* **What this task involves**
I'd like the entries repeated exactly, without their pictures.

============================================================

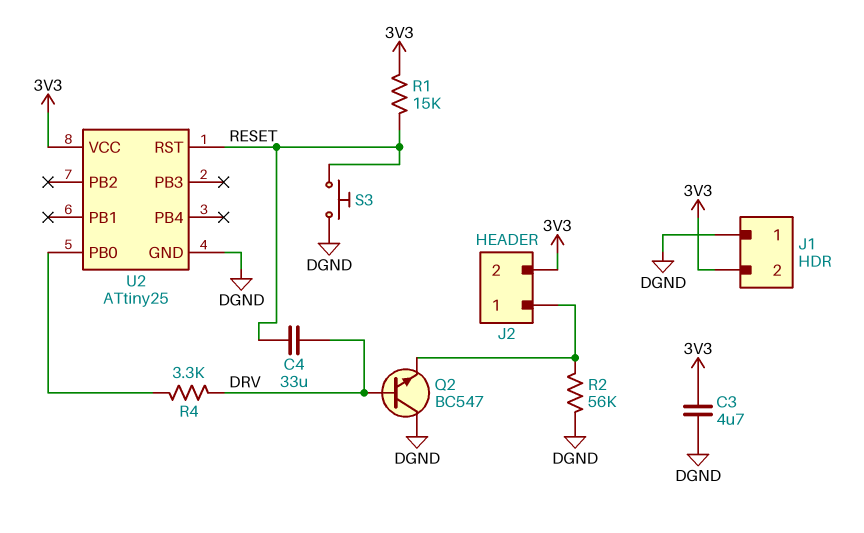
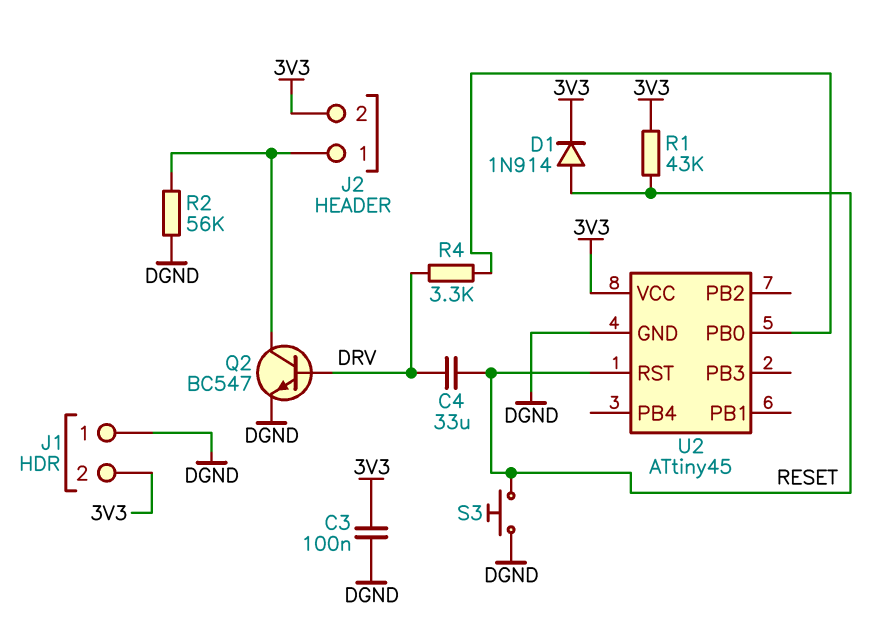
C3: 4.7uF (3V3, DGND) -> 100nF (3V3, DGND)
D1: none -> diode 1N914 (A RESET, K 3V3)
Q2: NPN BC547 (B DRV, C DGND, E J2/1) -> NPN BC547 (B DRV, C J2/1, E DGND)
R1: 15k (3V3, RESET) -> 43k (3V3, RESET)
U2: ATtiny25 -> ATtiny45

============================================================

* **Answer box**
C3: 4.7uF (3V3, DGND) -> 100nF (3V3, DGND)
D1: none -> diode 1N914 (A RESET, K 3V3)
Q2: NPN BC547 (B DRV, C DGND, E J2/1) -> NPN BC547 (B DRV, C J2/1, E DGND)
R1: 15k (3V3, RESET) -> 43k (3V3, RESET)
U2: ATtiny25 -> ATtiny45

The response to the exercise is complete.